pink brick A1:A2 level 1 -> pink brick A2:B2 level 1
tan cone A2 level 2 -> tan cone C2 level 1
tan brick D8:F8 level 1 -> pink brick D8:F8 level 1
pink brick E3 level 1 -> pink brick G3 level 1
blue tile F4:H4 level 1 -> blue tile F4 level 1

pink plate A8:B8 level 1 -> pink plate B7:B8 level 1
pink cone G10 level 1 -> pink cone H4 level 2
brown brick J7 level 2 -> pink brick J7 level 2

==

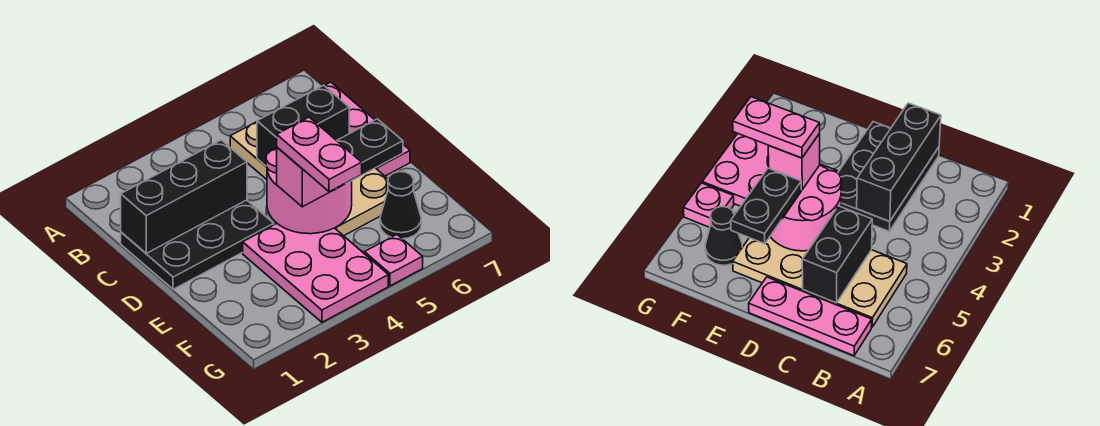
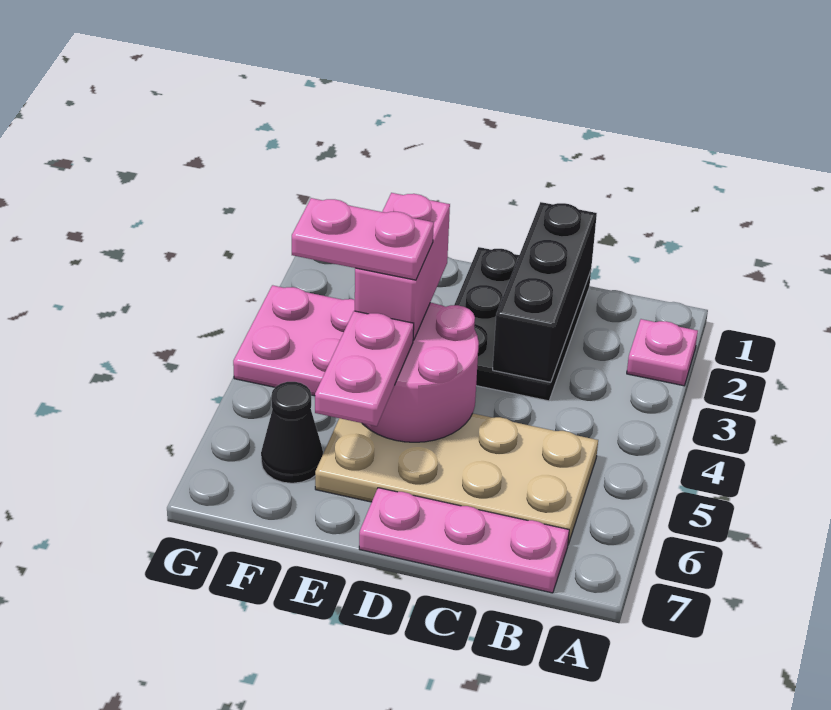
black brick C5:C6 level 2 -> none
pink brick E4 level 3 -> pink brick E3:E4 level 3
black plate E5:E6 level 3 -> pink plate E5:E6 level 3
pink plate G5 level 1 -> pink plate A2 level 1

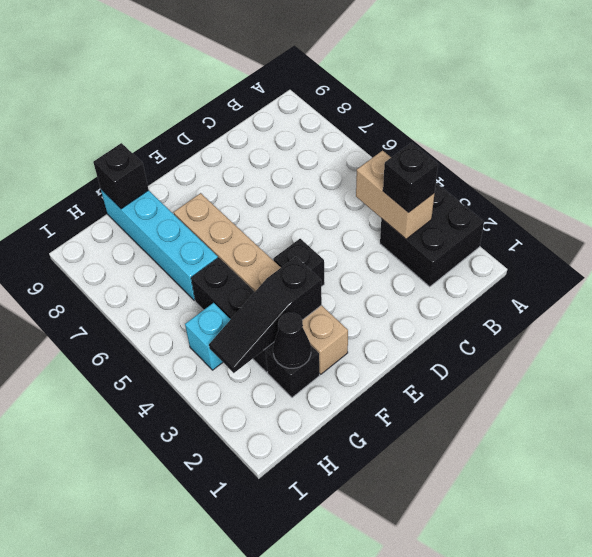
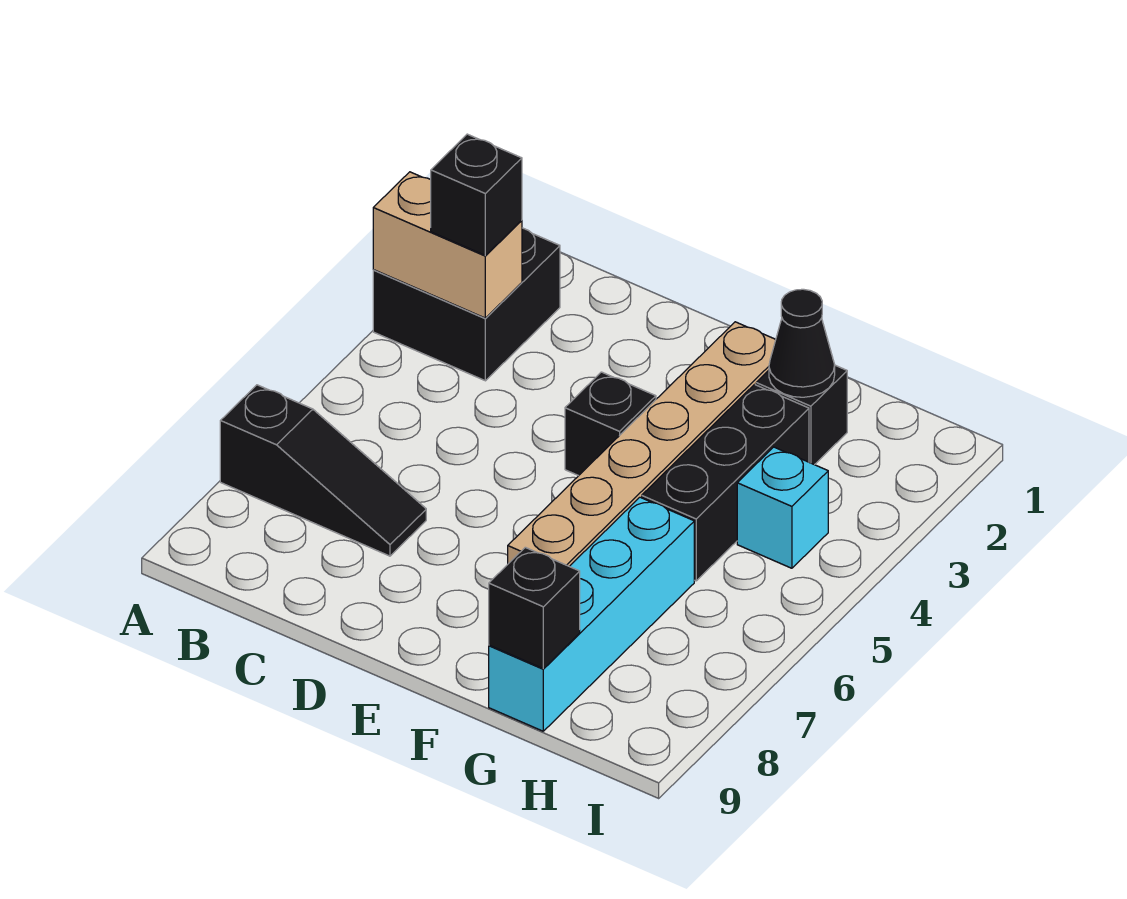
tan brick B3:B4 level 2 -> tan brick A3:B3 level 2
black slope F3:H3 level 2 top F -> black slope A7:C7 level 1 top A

==

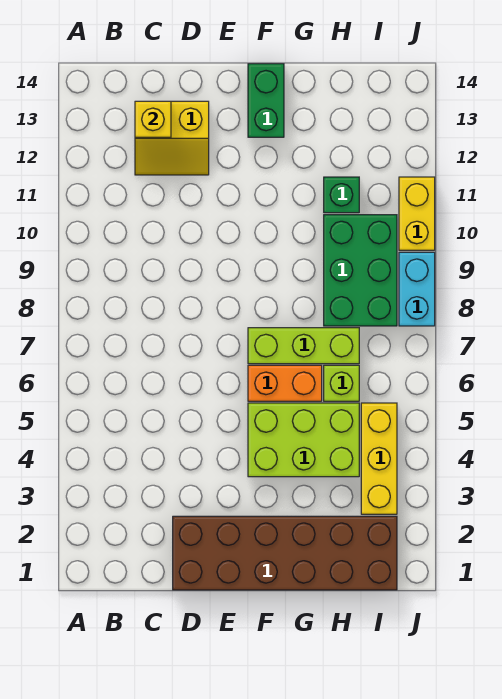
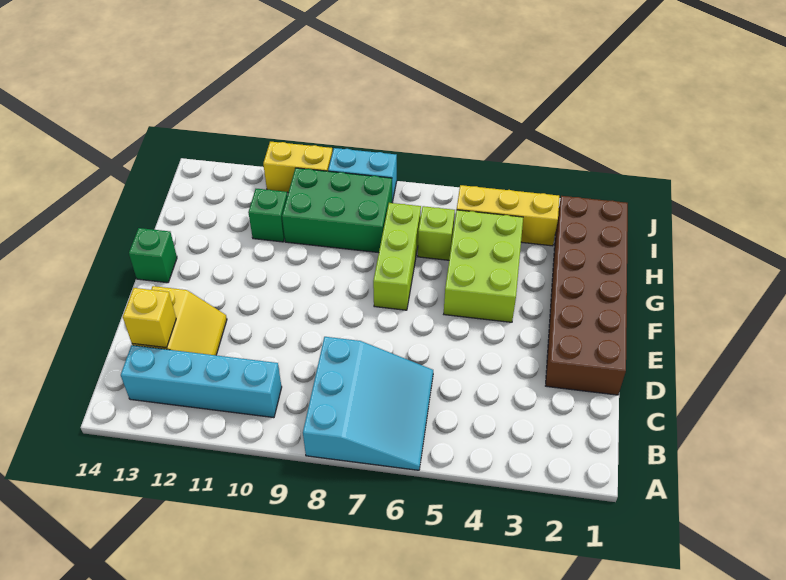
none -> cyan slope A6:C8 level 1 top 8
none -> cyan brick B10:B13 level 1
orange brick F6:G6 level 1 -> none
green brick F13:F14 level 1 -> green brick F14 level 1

= Problem to work on =
Going through the entries above, show each line that contains "slope".

= Output for this exercise =
black slope F3:H3 level 2 top F -> black slope A7:C7 level 1 top A
none -> cyan slope A6:C8 level 1 top 8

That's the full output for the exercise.